Segment Start: Task inputs

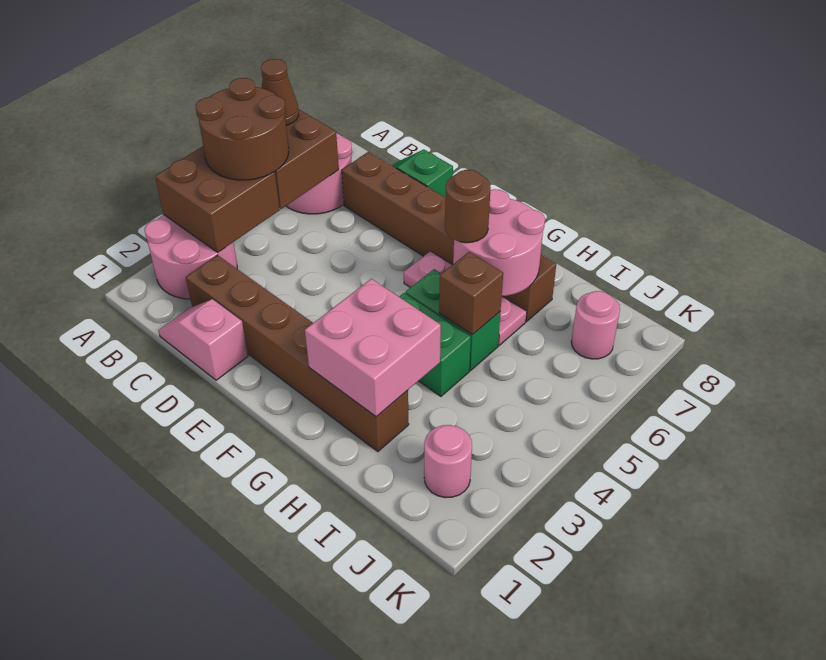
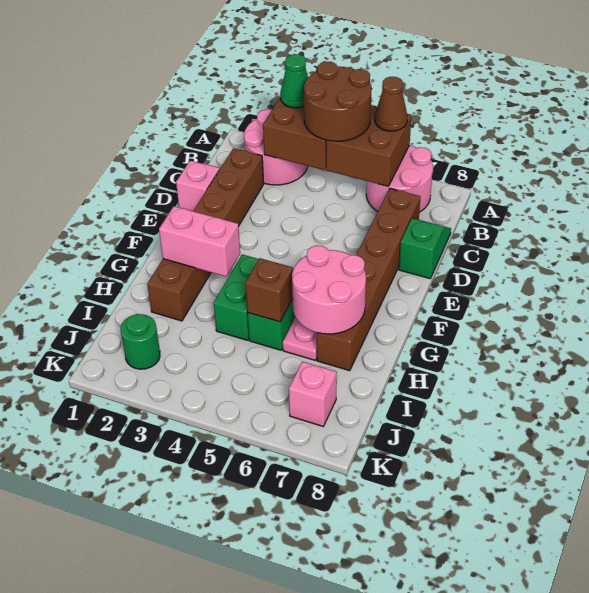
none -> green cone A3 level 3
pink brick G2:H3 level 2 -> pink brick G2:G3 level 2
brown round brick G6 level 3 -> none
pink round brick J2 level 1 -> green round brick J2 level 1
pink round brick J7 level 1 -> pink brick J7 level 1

Segment End: Task inputs

Exercise requirements: What lines in the material include the string "round"? Pull each one out.

Result:
brown round brick G6 level 3 -> none
pink round brick J2 level 1 -> green round brick J2 level 1
pink round brick J7 level 1 -> pink brick J7 level 1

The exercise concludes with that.